DATA below:
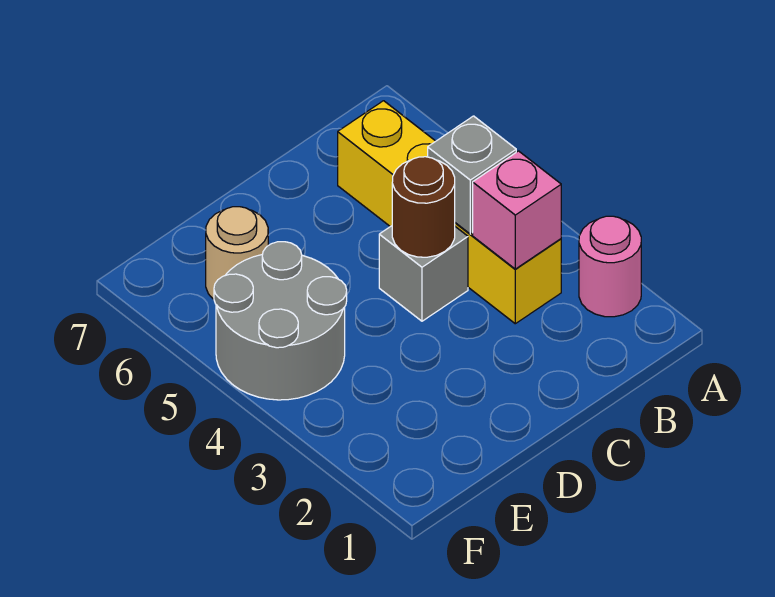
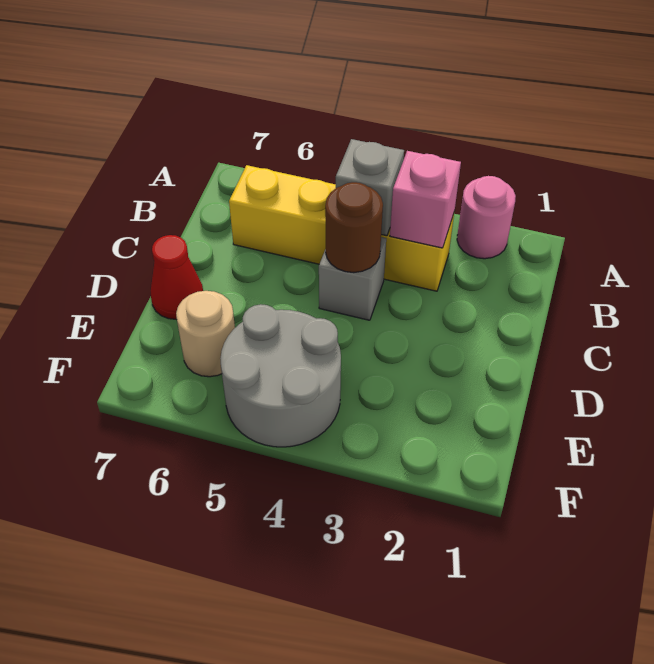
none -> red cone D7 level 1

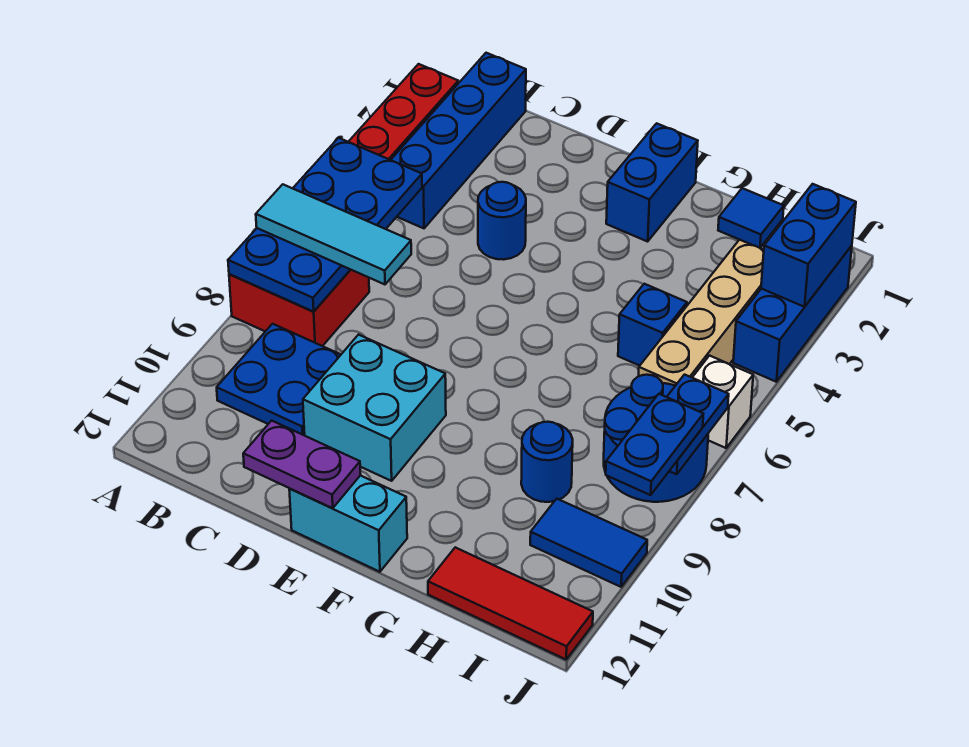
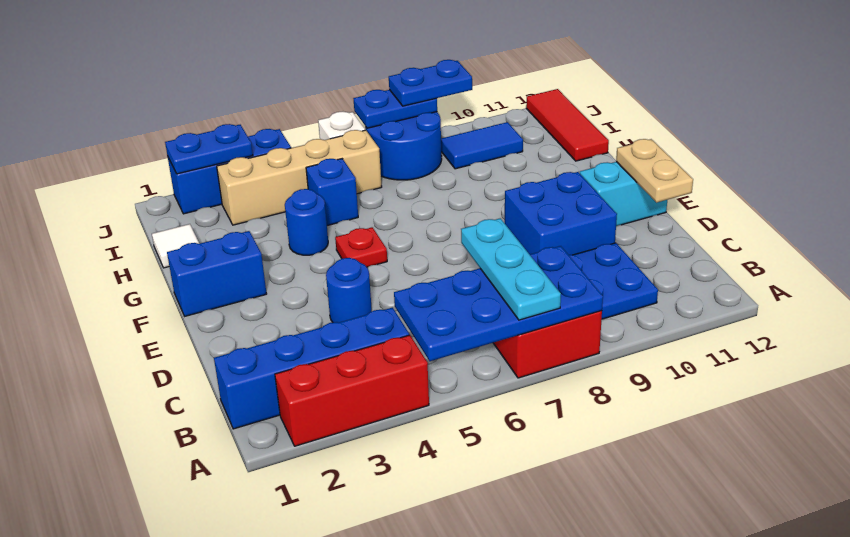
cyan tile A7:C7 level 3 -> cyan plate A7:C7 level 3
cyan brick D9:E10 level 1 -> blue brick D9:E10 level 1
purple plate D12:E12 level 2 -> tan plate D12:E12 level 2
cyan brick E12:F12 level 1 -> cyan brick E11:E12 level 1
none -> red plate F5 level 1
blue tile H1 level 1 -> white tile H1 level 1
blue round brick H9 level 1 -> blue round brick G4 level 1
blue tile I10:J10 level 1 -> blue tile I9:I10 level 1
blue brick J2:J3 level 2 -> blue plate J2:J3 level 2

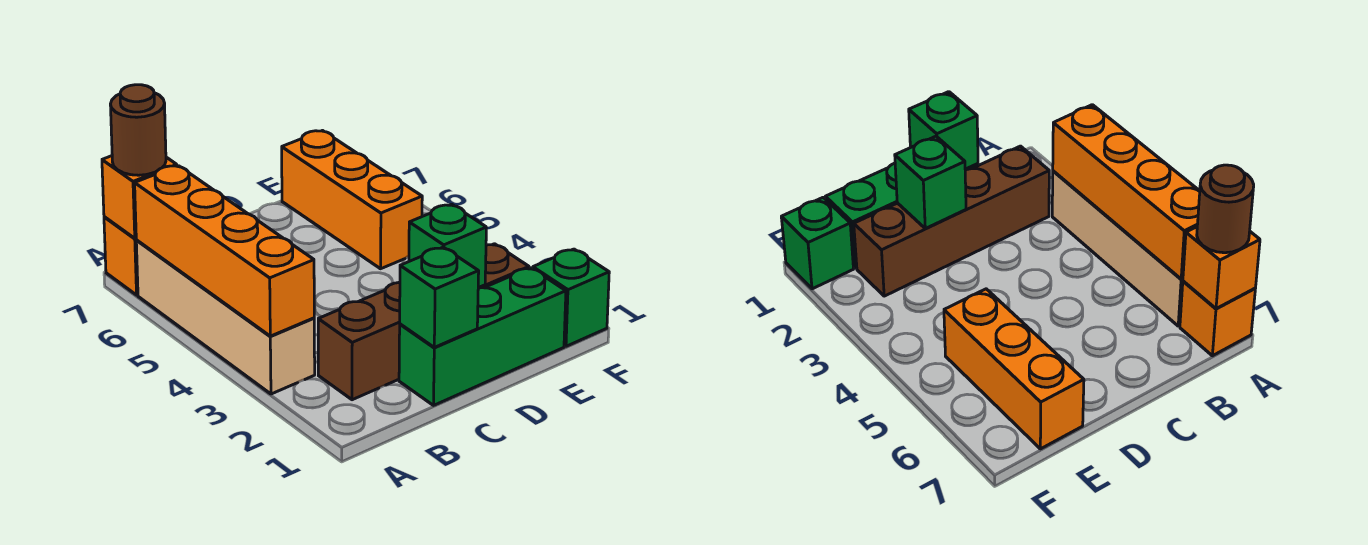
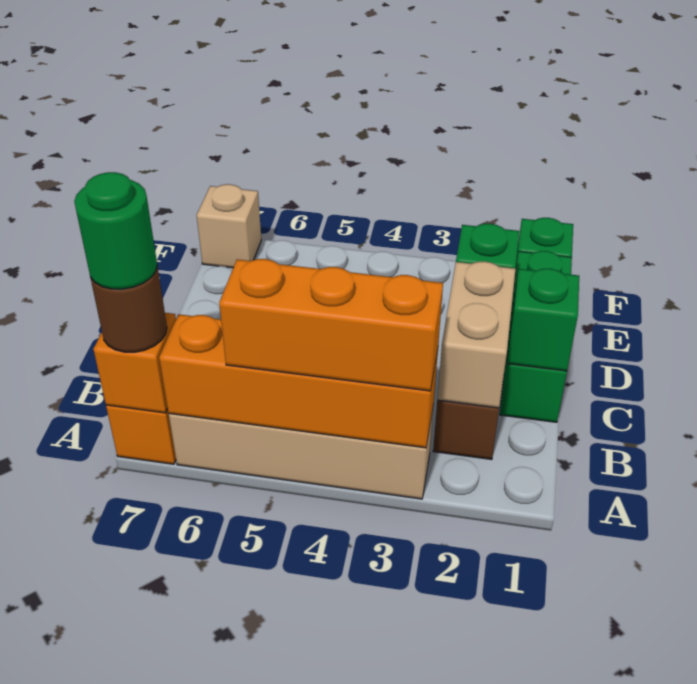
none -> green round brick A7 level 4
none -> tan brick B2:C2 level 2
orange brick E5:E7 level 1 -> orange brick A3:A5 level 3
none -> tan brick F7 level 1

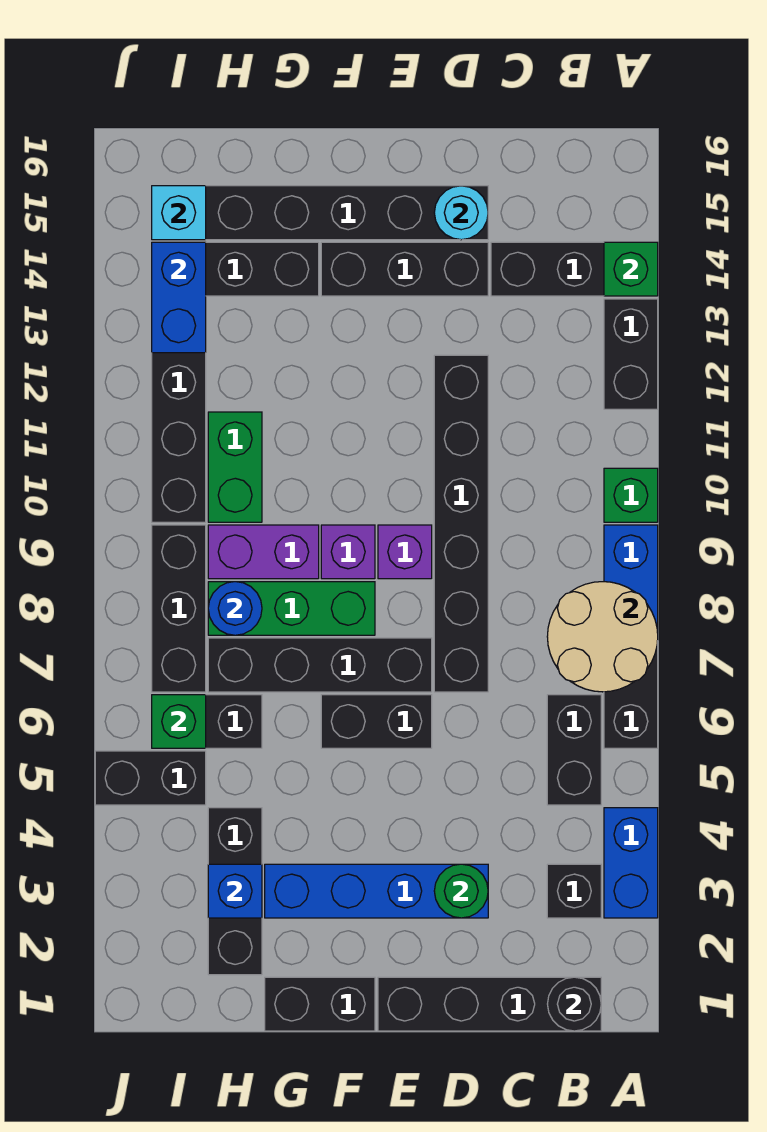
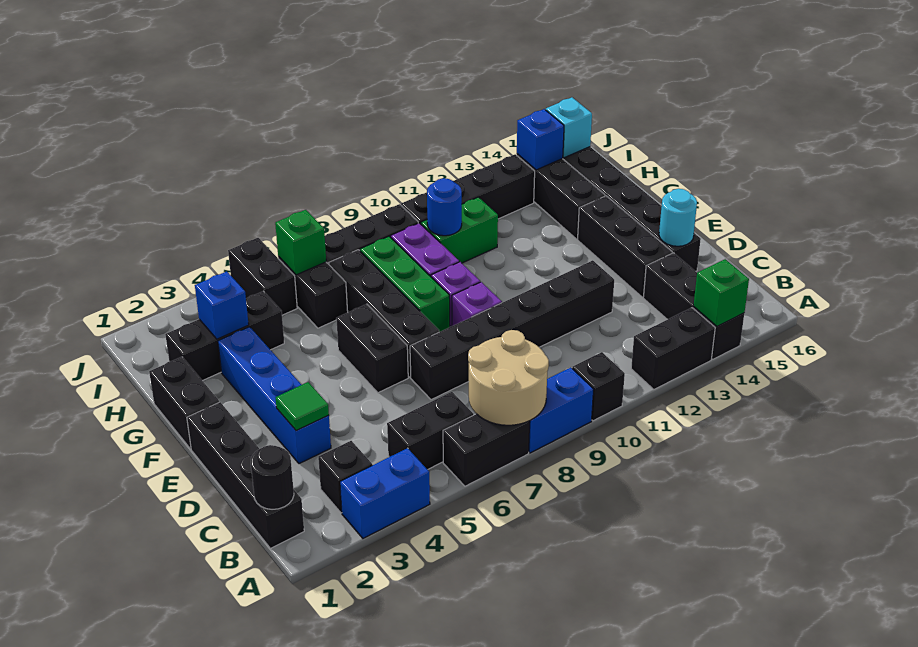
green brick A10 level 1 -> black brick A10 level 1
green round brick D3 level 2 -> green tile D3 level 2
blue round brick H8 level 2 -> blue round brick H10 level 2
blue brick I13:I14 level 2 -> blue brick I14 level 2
End of DATA.
The string "brick" may occur in the listing; show every line where it does.

SOLVED PROBLEM:
cyan brick D9:E10 level 1 -> blue brick D9:E10 level 1
cyan brick E12:F12 level 1 -> cyan brick E11:E12 level 1
blue round brick H9 level 1 -> blue round brick G4 level 1
blue brick J2:J3 level 2 -> blue plate J2:J3 level 2
none -> green round brick A7 level 4
none -> tan brick B2:C2 level 2
orange brick E5:E7 level 1 -> orange brick A3:A5 level 3
none -> tan brick F7 level 1
green brick A10 level 1 -> black brick A10 level 1
green round brick D3 level 2 -> green tile D3 level 2
blue round brick H8 level 2 -> blue round brick H10 level 2
blue brick I13:I14 level 2 -> blue brick I14 level 2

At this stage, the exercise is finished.